> _Your instructions_
Please take the records that follow and repeat exactly the lines starting with the line with "pink mushroom [658,106,706,160]" and going on through the line with "camera: 85 degrees right, 5 degrees down".

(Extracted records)
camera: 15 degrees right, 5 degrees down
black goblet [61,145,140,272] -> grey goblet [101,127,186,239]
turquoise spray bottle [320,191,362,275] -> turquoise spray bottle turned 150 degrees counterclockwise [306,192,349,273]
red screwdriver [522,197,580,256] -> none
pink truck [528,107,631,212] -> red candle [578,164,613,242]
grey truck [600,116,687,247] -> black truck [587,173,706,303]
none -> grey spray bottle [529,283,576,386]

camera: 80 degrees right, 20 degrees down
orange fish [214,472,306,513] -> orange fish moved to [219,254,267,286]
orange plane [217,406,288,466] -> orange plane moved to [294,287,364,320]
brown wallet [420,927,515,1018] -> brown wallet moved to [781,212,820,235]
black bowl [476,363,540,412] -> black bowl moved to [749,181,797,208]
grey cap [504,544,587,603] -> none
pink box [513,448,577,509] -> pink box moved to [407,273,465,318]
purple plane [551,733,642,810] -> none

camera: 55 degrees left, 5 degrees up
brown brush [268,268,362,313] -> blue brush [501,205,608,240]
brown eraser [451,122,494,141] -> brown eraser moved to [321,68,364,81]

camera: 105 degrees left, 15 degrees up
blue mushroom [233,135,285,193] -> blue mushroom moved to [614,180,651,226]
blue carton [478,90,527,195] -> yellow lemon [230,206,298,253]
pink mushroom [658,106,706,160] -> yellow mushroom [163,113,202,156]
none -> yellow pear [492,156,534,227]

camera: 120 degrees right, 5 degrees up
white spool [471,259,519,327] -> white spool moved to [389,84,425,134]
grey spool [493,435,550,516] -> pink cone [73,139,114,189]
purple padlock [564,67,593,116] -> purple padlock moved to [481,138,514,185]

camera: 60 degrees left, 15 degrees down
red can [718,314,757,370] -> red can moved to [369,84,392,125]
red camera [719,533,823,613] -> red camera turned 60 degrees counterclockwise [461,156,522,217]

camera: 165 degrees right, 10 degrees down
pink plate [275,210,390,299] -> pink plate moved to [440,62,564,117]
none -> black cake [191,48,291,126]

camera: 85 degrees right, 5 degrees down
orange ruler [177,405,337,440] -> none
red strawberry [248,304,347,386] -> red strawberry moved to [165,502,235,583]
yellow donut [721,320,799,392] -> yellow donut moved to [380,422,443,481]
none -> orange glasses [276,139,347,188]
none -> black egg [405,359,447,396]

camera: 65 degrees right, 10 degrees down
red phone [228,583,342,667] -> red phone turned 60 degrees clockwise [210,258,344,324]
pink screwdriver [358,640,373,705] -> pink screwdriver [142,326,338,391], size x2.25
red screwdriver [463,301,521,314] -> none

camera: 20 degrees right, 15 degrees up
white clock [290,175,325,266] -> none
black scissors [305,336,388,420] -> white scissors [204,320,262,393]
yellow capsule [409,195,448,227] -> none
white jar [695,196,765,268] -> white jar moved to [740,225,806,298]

> _Written answer_
pink mushroom [658,106,706,160] -> yellow mushroom [163,113,202,156]
none -> yellow pear [492,156,534,227]

camera: 120 degrees right, 5 degrees up
white spool [471,259,519,327] -> white spool moved to [389,84,425,134]
grey spool [493,435,550,516] -> pink cone [73,139,114,189]
purple padlock [564,67,593,116] -> purple padlock moved to [481,138,514,185]

camera: 60 degrees left, 15 degrees down
red can [718,314,757,370] -> red can moved to [369,84,392,125]
red camera [719,533,823,613] -> red camera turned 60 degrees counterclockwise [461,156,522,217]

camera: 165 degrees right, 10 degrees down
pink plate [275,210,390,299] -> pink plate moved to [440,62,564,117]
none -> black cake [191,48,291,126]

camera: 85 degrees right, 5 degrees down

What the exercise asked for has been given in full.